**Entries taken from a collection**.
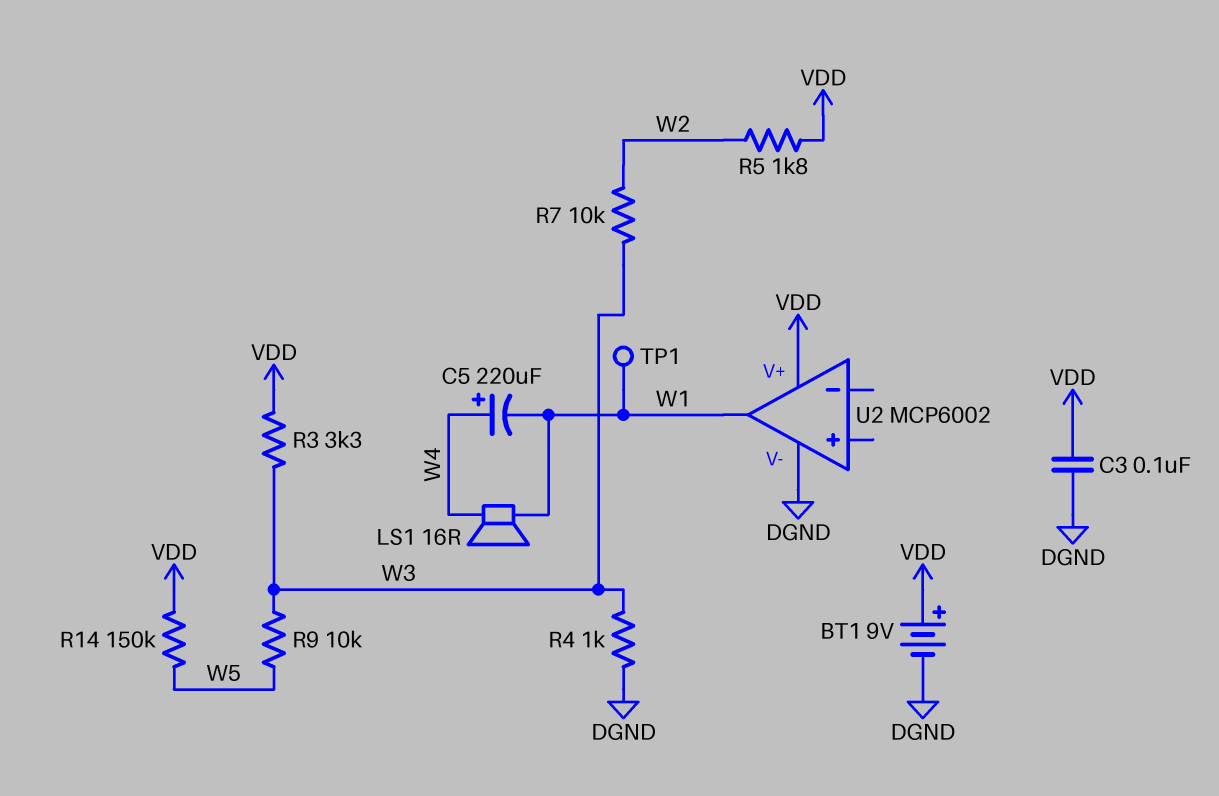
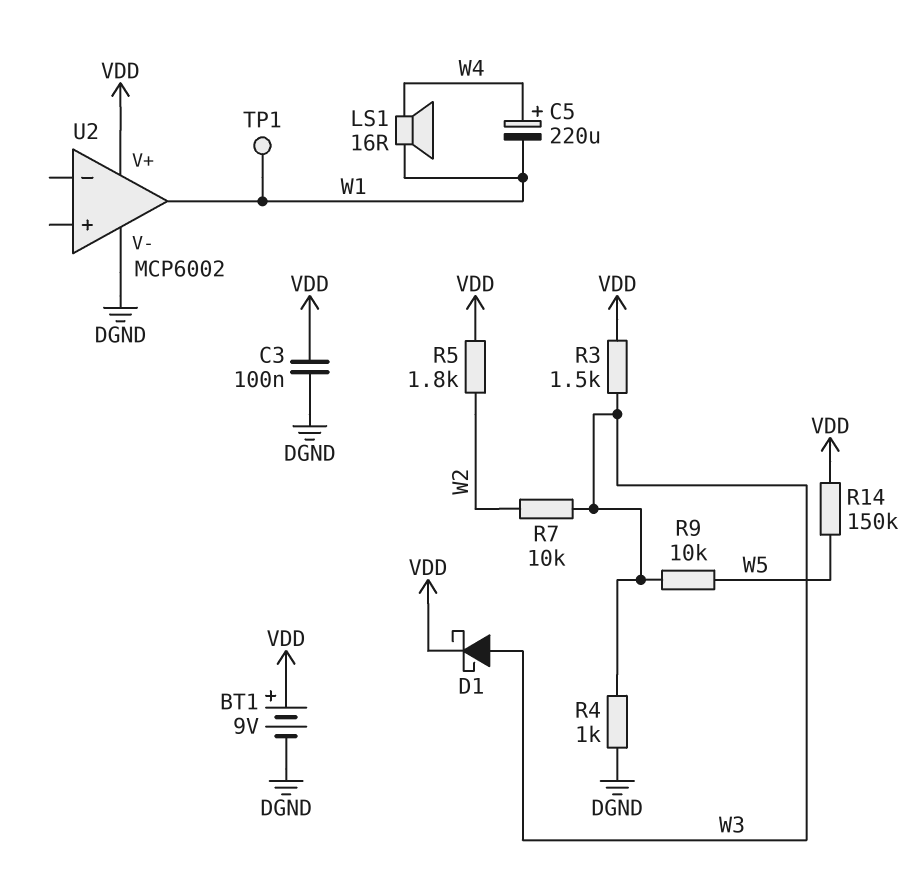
D1: none -> schottky (A W3, K VDD)
R3: 3.3k (VDD, W3) -> 1.5k (VDD, W3)

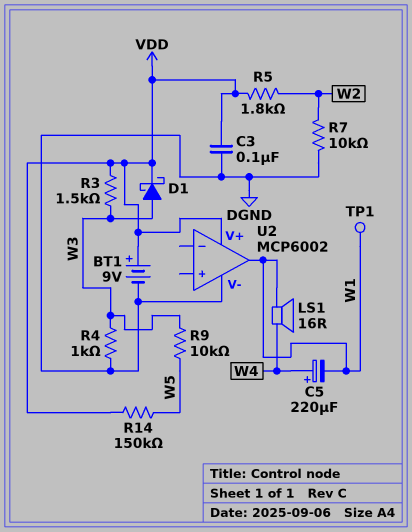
R7: 10k (W2, W3) -> 10k (DGND, W2)

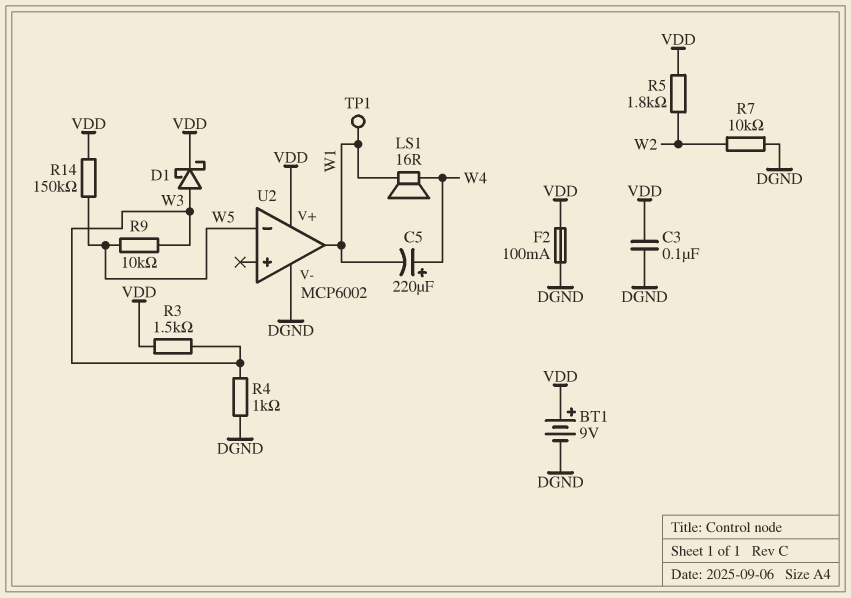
F2: none -> 100mA (DGND, VDD)
U2 pin in-: none -> W5

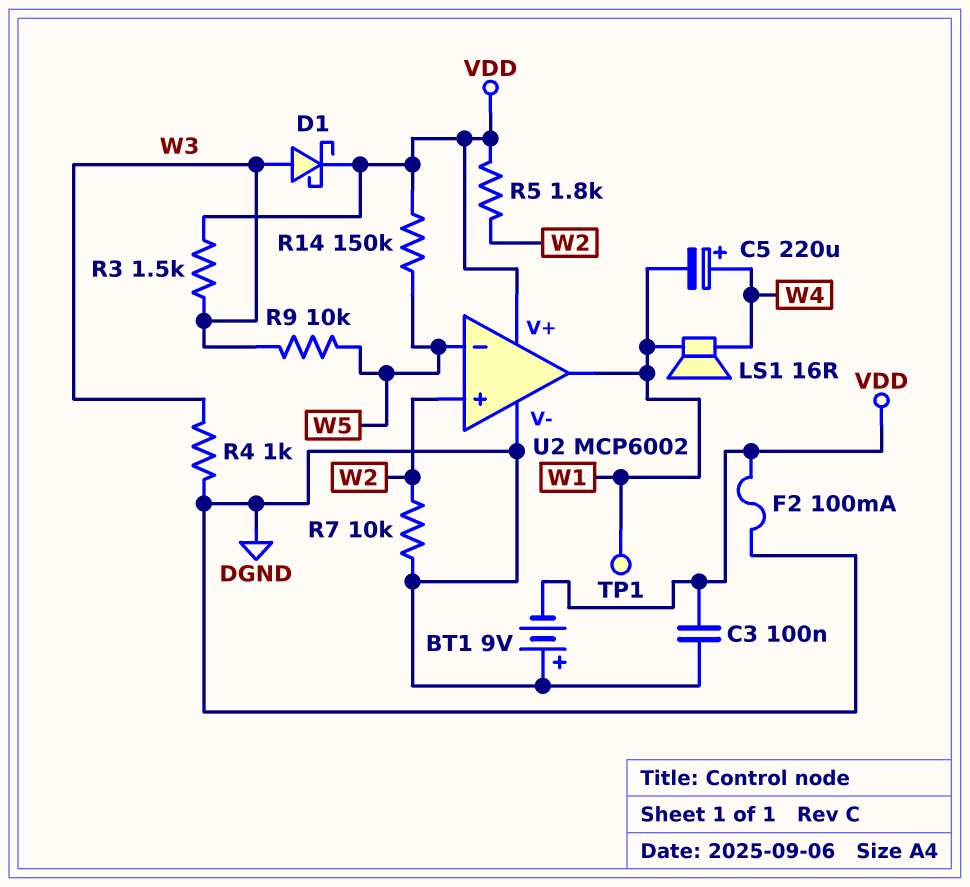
BT1: 9V (plus VDD, minus DGND) -> 9V (plus DGND, minus VDD)
U2 pin in+: none -> W2

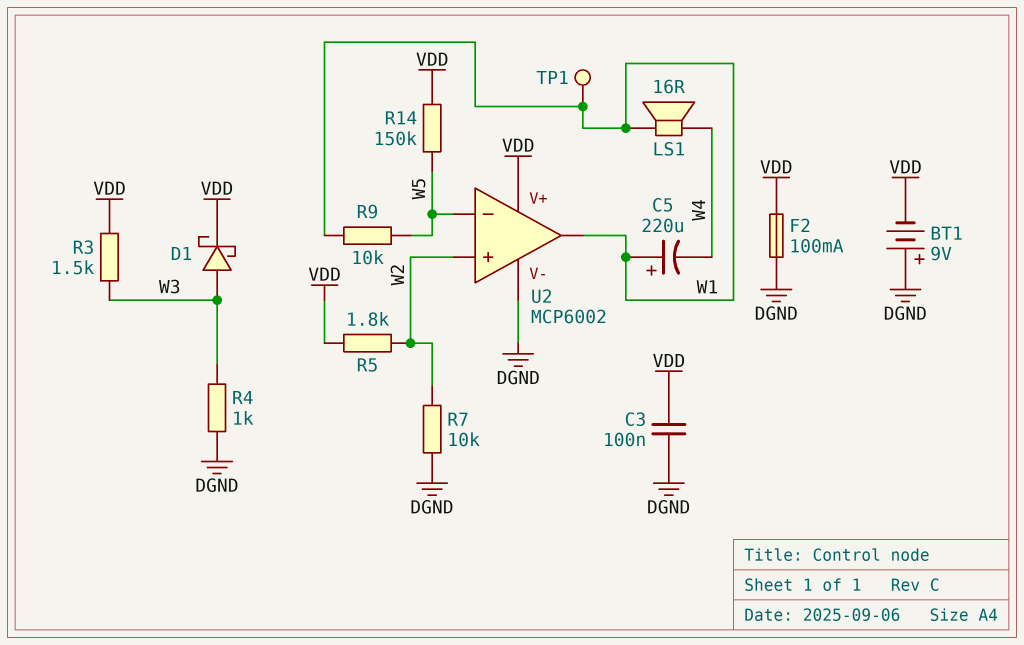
C5: 220uF (plus W4, minus W1) -> 220uF (plus W1, minus W4)
R9: 10k (W3, W5) -> 10k (W1, W5)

**What to work on**. In the records above, find the line containing "C5: 220uF (plus" and output every line from the first through that one, exactly, omitting pictures.

**Task response**.
D1: none -> schottky (A W3, K VDD)
R3: 3.3k (VDD, W3) -> 1.5k (VDD, W3)

R7: 10k (W2, W3) -> 10k (DGND, W2)

F2: none -> 100mA (DGND, VDD)
U2 pin in-: none -> W5

BT1: 9V (plus VDD, minus DGND) -> 9V (plus DGND, minus VDD)
U2 pin in+: none -> W2

C5: 220uF (plus W4, minus W1) -> 220uF (plus W1, minus W4)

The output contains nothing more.